Your response should consist solely of the lines from the one containing "[305, 115, 375, 208]" through the final line of the entries, repeated exactly.

Extracted data START

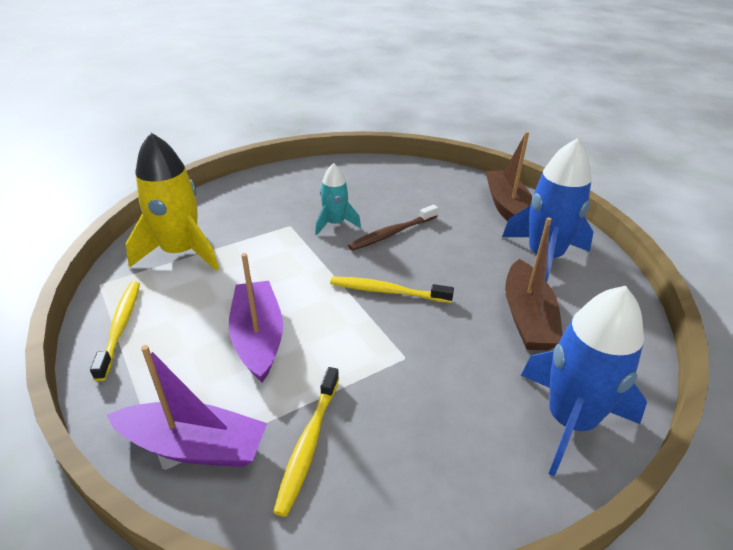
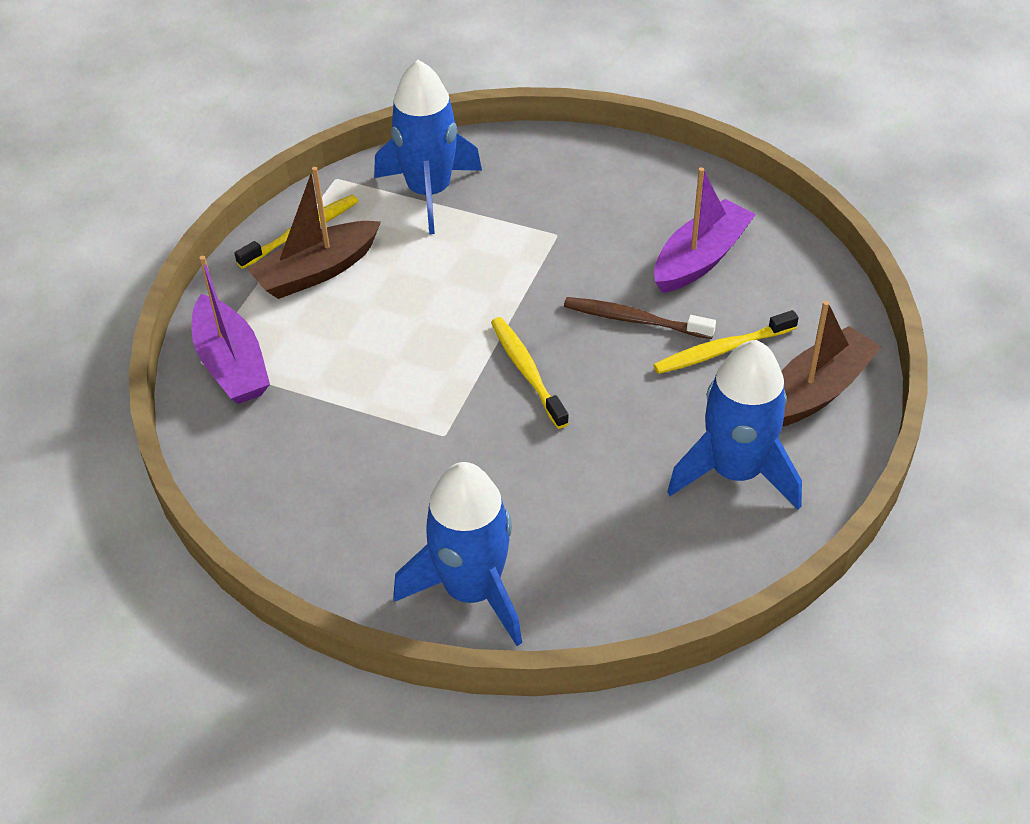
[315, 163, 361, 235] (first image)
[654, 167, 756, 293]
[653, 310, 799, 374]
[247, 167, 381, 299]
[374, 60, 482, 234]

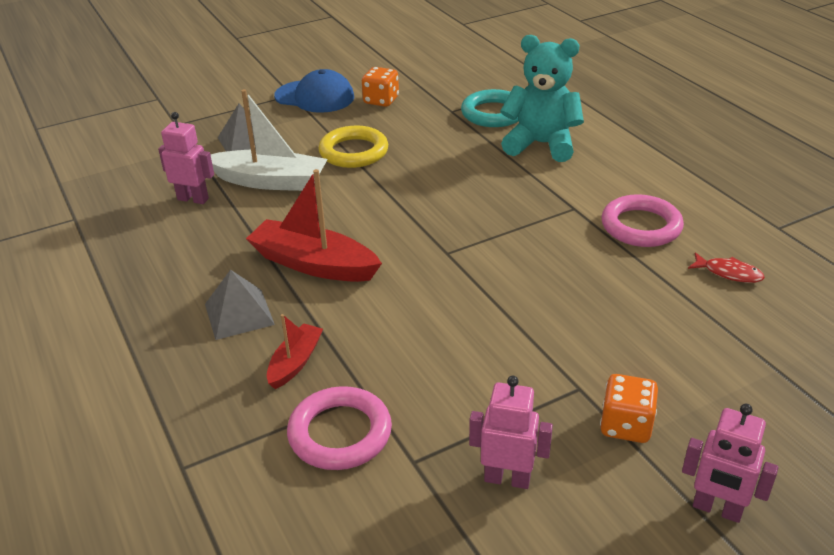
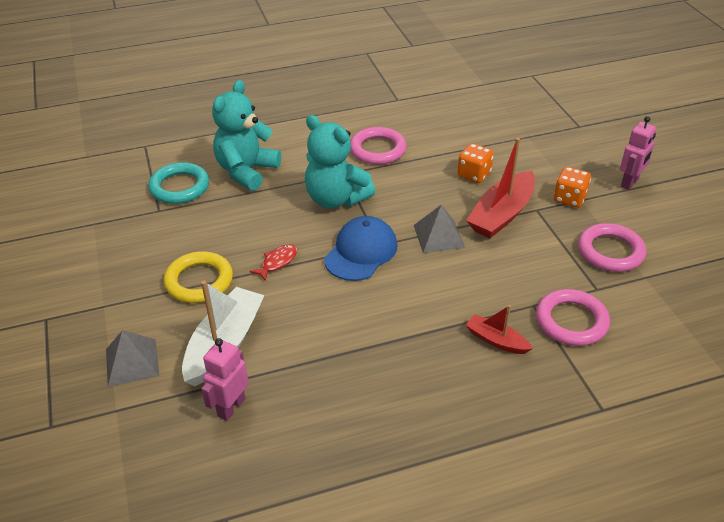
[305, 115, 375, 208]
[414, 205, 465, 253]
[466, 138, 535, 238]
[324, 216, 397, 281]
[457, 143, 494, 183]
[249, 244, 297, 281]
[578, 223, 646, 272]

Extracted data END

» Result for this exercise
[305, 115, 375, 208]
[414, 205, 465, 253]
[466, 138, 535, 238]
[324, 216, 397, 281]
[457, 143, 494, 183]
[249, 244, 297, 281]
[578, 223, 646, 272]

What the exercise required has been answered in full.